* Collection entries
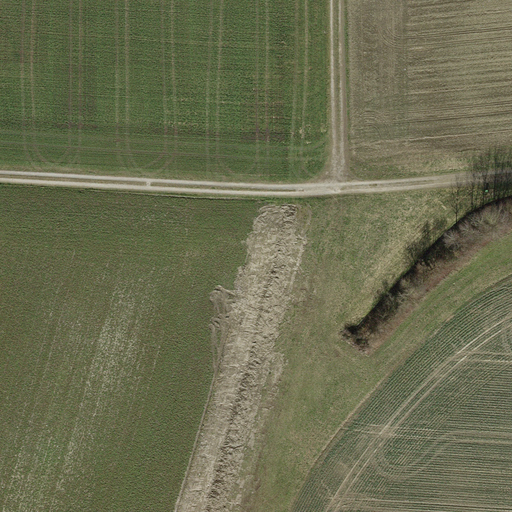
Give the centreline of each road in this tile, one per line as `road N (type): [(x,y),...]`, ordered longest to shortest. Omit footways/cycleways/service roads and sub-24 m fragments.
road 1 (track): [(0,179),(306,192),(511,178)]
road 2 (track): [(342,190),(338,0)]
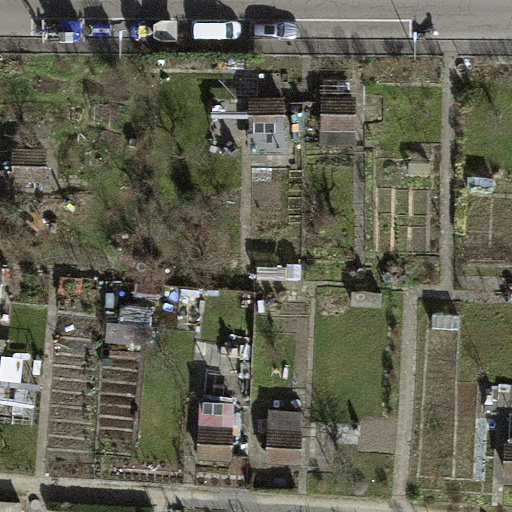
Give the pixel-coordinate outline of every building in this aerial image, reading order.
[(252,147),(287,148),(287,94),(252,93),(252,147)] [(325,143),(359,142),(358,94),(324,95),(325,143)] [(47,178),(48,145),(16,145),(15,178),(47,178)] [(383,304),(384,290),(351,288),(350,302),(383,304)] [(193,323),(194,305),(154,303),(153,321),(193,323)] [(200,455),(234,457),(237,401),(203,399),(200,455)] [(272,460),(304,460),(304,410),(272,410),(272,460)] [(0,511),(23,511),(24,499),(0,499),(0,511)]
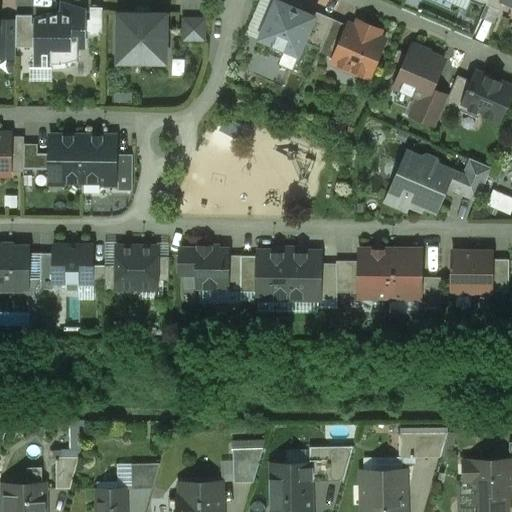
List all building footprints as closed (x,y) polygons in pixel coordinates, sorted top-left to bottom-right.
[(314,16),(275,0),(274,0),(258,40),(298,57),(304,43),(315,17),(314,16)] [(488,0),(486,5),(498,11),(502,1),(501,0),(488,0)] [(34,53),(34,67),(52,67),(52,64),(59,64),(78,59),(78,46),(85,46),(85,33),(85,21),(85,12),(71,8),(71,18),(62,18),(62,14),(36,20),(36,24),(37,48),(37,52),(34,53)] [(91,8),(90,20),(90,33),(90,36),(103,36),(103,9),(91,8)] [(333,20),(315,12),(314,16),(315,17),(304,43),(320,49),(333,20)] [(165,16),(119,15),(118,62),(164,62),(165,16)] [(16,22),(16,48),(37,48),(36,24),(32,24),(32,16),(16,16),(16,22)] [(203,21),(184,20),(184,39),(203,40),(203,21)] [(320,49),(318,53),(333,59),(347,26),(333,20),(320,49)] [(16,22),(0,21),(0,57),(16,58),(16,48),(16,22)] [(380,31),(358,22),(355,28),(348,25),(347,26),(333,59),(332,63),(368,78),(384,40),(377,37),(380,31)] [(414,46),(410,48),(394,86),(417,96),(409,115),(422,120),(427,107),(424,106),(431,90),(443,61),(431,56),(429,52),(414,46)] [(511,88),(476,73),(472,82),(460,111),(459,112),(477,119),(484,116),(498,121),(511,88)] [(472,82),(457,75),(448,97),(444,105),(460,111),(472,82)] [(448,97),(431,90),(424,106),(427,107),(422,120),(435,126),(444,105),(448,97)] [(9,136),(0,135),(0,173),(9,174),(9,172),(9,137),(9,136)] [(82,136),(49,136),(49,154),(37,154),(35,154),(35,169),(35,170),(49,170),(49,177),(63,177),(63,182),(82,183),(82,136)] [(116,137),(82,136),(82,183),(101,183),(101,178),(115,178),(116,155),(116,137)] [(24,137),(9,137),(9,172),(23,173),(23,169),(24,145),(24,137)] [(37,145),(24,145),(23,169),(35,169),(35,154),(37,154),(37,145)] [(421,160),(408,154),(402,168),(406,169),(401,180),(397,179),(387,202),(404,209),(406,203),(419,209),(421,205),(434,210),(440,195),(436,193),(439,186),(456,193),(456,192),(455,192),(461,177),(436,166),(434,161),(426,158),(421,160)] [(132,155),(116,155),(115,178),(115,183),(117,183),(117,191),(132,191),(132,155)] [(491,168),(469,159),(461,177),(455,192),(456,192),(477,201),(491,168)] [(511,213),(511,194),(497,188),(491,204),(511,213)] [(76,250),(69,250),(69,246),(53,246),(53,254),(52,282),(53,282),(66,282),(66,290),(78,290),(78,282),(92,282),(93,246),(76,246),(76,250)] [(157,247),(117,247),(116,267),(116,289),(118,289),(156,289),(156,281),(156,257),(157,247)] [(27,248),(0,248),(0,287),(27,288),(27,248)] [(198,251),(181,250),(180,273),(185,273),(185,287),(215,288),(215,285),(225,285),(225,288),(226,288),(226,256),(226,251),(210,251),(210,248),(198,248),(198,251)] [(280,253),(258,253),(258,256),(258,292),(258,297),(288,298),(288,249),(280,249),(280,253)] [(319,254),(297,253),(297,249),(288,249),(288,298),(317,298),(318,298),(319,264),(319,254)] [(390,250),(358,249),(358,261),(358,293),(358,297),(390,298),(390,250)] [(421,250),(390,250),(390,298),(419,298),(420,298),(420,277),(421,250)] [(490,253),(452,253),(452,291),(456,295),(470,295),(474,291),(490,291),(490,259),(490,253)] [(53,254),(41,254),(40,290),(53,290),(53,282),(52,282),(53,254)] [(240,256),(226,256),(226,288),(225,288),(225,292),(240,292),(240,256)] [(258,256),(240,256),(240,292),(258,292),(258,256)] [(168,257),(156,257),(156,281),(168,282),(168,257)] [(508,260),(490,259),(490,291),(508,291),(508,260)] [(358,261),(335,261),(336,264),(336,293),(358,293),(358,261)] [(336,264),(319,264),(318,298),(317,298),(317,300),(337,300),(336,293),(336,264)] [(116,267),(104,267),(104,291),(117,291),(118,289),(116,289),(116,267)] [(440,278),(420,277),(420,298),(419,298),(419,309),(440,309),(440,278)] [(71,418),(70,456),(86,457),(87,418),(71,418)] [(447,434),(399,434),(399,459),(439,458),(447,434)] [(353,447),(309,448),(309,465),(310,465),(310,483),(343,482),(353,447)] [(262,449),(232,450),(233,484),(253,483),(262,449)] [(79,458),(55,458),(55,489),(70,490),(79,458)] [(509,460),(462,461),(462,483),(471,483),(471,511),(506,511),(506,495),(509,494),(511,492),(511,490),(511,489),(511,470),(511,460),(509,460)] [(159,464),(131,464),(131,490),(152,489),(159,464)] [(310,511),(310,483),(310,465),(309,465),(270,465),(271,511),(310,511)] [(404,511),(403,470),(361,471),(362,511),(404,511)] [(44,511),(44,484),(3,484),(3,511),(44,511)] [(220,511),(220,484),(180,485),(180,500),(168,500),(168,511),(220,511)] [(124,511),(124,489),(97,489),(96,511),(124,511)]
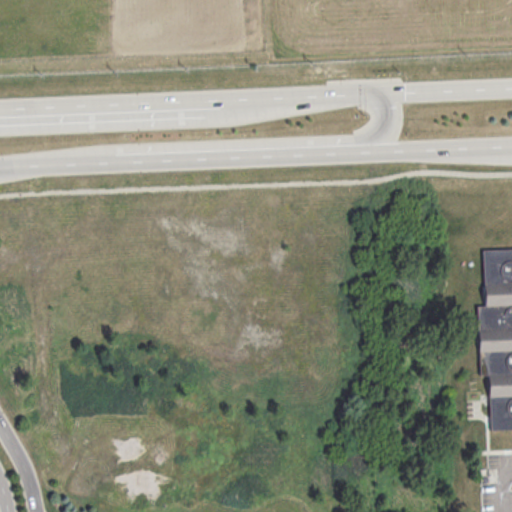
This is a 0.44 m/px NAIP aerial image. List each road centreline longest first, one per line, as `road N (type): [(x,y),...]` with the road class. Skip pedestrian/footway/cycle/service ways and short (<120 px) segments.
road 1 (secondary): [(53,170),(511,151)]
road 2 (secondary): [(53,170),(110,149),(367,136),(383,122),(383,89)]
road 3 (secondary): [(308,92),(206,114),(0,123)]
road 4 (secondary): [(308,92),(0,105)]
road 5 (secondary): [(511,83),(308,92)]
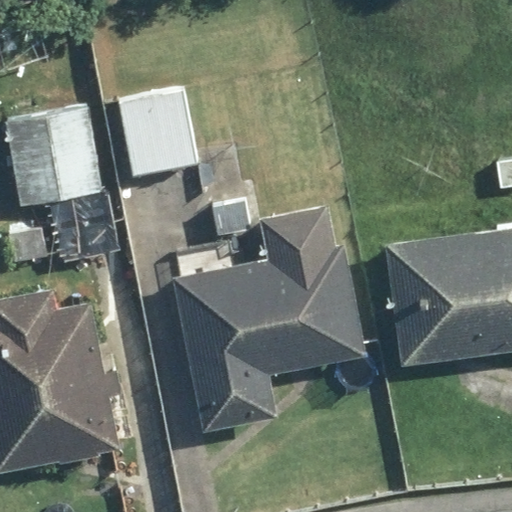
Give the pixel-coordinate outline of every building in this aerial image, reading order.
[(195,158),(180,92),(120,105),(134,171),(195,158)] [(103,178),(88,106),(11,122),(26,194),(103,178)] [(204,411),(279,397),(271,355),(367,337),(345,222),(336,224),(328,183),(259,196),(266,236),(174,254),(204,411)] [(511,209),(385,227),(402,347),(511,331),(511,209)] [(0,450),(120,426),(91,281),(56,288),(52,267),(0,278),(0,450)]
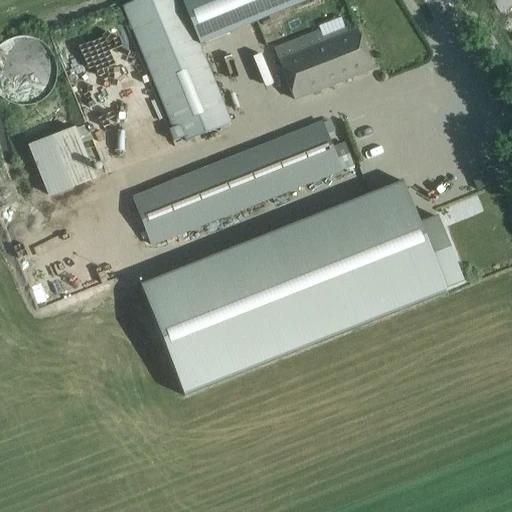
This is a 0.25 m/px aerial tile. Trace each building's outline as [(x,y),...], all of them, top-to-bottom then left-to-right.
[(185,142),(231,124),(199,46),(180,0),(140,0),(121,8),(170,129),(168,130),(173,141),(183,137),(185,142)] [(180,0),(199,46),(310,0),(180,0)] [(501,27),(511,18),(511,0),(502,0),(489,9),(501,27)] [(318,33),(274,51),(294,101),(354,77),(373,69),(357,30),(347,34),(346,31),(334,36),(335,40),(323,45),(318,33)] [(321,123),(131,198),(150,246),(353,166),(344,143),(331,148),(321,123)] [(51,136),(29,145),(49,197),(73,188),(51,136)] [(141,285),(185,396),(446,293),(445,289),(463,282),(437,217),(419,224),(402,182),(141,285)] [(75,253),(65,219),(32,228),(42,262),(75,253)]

* YOUR OBJECTIVE
Retype every line of the items above character for character, omitting the pictures.

* EXERCISE OUTPUT
Give the centreline of each road in this tile, one per line as `road N (type): [(x,y),...]`, ordered longest to shortest. Omit footways/cycleways/service roads and sub-24 m fragments.
road 1 (track): [(0,179),(306,192),(511,178)]
road 2 (track): [(342,190),(338,0)]
Give the pixel-coordinate outline of every building in this aerial image, reading order.
[(252,147),(287,148),(287,94),(252,93),(252,147)] [(325,143),(359,142),(358,94),(324,95),(325,143)] [(47,178),(48,145),(16,145),(15,178),(47,178)] [(383,304),(384,290),(351,288),(350,302),(383,304)] [(193,323),(194,305),(154,303),(153,321),(193,323)] [(200,455),(234,457),(237,401),(203,399),(200,455)] [(272,460),(304,460),(304,410),(272,410),(272,460)] [(0,511),(23,511),(24,499),(0,499),(0,511)]
List all building footprints as closed (x,y) polygons in pixel coordinates, sorted top-left to bottom-right.
[(314,16),(275,0),(274,0),(258,40),(298,57),(304,43),(315,17),(314,16)] [(488,0),(486,5),(498,11),(502,1),(501,0),(488,0)] [(34,53),(34,67),(52,67),(52,64),(59,64),(78,59),(78,46),(85,46),(85,33),(85,21),(85,12),(71,8),(71,18),(62,18),(62,14),(36,20),(36,24),(37,48),(37,52),(34,53)] [(91,8),(90,20),(90,33),(90,36),(103,36),(103,9),(91,8)] [(333,20),(315,12),(314,16),(315,17),(304,43),(320,49),(333,20)] [(165,16),(119,15),(118,62),(164,62),(165,16)] [(16,22),(16,48),(37,48),(36,24),(32,24),(32,16),(16,16),(16,22)] [(203,21),(184,20),(184,39),(203,40),(203,21)] [(320,49),(318,53),(333,59),(347,26),(333,20),(320,49)] [(16,22),(0,21),(0,57),(16,58),(16,48),(16,22)] [(380,31),(358,22),(355,28),(348,25),(347,26),(333,59),(332,63),(368,78),(384,40),(377,37),(380,31)] [(414,46),(410,48),(394,86),(417,96),(409,115),(422,120),(427,107),(424,106),(431,90),(443,61),(431,56),(429,52),(414,46)] [(511,88),(476,73),(472,82),(460,111),(459,112),(477,119),(484,116),(498,121),(511,88)] [(472,82),(457,75),(448,97),(444,105),(460,111),(472,82)] [(448,97),(431,90),(424,106),(427,107),(422,120),(435,126),(444,105),(448,97)] [(9,136),(0,135),(0,173),(9,174),(9,172),(9,137),(9,136)] [(82,136),(49,136),(49,154),(37,154),(35,154),(35,169),(35,170),(49,170),(49,177),(63,177),(63,182),(82,183),(82,136)] [(116,137),(82,136),(82,183),(101,183),(101,178),(115,178),(116,155),(116,137)] [(24,137),(9,137),(9,172),(23,173),(23,169),(24,145),(24,137)] [(37,145),(24,145),(23,169),(35,169),(35,154),(37,154),(37,145)] [(421,160),(408,154),(402,168),(406,169),(401,180),(397,179),(387,202),(404,209),(406,203),(419,209),(421,205),(434,210),(440,195),(436,193),(439,186),(456,193),(456,192),(455,192),(461,177),(436,166),(434,161),(426,158),(421,160)] [(132,155),(116,155),(115,178),(115,183),(117,183),(117,191),(132,191),(132,155)] [(491,168),(469,159),(461,177),(455,192),(456,192),(477,201),(491,168)] [(511,213),(511,194),(497,188),(491,204),(511,213)] [(76,250),(69,250),(69,246),(53,246),(53,254),(52,282),(53,282),(66,282),(66,290),(78,290),(78,282),(92,282),(93,246),(76,246),(76,250)] [(157,247),(117,247),(116,267),(116,289),(118,289),(156,289),(156,281),(156,257),(157,247)] [(27,248),(0,248),(0,287),(27,288),(27,248)] [(198,251),(181,250),(180,273),(185,273),(185,287),(215,288),(215,285),(225,285),(225,288),(226,288),(226,256),(226,251),(210,251),(210,248),(198,248),(198,251)] [(280,253),(258,253),(258,256),(258,292),(258,297),(288,298),(288,249),(280,249),(280,253)] [(319,254),(297,253),(297,249),(288,249),(288,298),(317,298),(318,298),(319,264),(319,254)] [(390,250),(358,249),(358,261),(358,293),(358,297),(390,298),(390,250)] [(421,250),(390,250),(390,298),(419,298),(420,298),(420,277),(421,250)] [(490,253),(452,253),(452,291),(456,295),(470,295),(474,291),(490,291),(490,259),(490,253)] [(53,254),(41,254),(40,290),(53,290),(53,282),(52,282),(53,254)] [(240,256),(226,256),(226,288),(225,288),(225,292),(240,292),(240,256)] [(258,256),(240,256),(240,292),(258,292),(258,256)] [(168,257),(156,257),(156,281),(168,282),(168,257)] [(508,260),(490,259),(490,291),(508,291),(508,260)] [(358,261),(335,261),(336,264),(336,293),(358,293),(358,261)] [(336,264),(319,264),(318,298),(317,298),(317,300),(337,300),(336,293),(336,264)] [(116,267),(104,267),(104,291),(117,291),(118,289),(116,289),(116,267)] [(440,278),(420,277),(420,298),(419,298),(419,309),(440,309),(440,278)] [(71,418),(70,456),(86,457),(87,418),(71,418)] [(447,434),(399,434),(399,459),(439,458),(447,434)] [(353,447),(309,448),(309,465),(310,465),(310,483),(343,482),(353,447)] [(262,449),(232,450),(233,484),(253,483),(262,449)] [(79,458),(55,458),(55,489),(70,490),(79,458)] [(509,460),(462,461),(462,483),(471,483),(471,511),(506,511),(506,495),(509,494),(511,492),(511,490),(511,489),(511,470),(511,460),(509,460)] [(159,464),(131,464),(131,490),(152,489),(159,464)] [(310,511),(310,483),(310,465),(309,465),(270,465),(271,511),(310,511)] [(404,511),(403,470),(361,471),(362,511),(404,511)] [(44,511),(44,484),(3,484),(3,511),(44,511)] [(220,511),(220,484),(180,485),(180,500),(168,500),(168,511),(220,511)] [(124,511),(124,489),(97,489),(96,511),(124,511)]
This is a 0.44 m/px NAIP aerial image. List each road centreline longest first, one per line, as `road N (type): [(x,y),...]` with the road class. Skip pedestrian/footway/cycle/service ways and short (<120 px) segments.
road 1 (secondary): [(53,170),(511,151)]
road 2 (secondary): [(53,170),(110,149),(367,136),(383,122),(383,89)]
road 3 (secondary): [(308,92),(206,114),(0,123)]
road 4 (secondary): [(308,92),(0,105)]
road 5 (secondary): [(511,83),(308,92)]
Give the pixel-coordinate outline of every building in this aerial image, reading order.
[(195,158),(180,92),(120,105),(134,171),(195,158)] [(103,178),(88,106),(11,122),(26,194),(103,178)] [(204,411),(279,397),(271,355),(367,337),(345,222),(336,224),(328,183),(259,196),(266,236),(174,254),(204,411)] [(511,209),(385,227),(402,347),(511,331),(511,209)] [(0,450),(120,426),(91,281),(56,288),(52,267),(0,278),(0,450)]
This is a 0.25 m/px aerial tile. Trace each building's outline as [(x,y),...], all of them, top-to-bottom then left-to-right.
[(185,142),(231,124),(199,46),(180,0),(140,0),(121,8),(170,129),(168,130),(173,141),(183,137),(185,142)] [(180,0),(199,46),(310,0),(180,0)] [(501,27),(511,18),(511,0),(502,0),(489,9),(501,27)] [(318,33),(274,51),(294,101),(354,77),(373,69),(357,30),(347,34),(346,31),(334,36),(335,40),(323,45),(318,33)] [(321,123),(131,198),(150,246),(353,166),(344,143),(331,148),(321,123)] [(51,136),(29,145),(49,197),(73,188),(51,136)] [(141,285),(185,396),(446,293),(445,289),(463,282),(437,217),(419,224),(402,182),(141,285)] [(75,253),(65,219),(32,228),(42,262),(75,253)]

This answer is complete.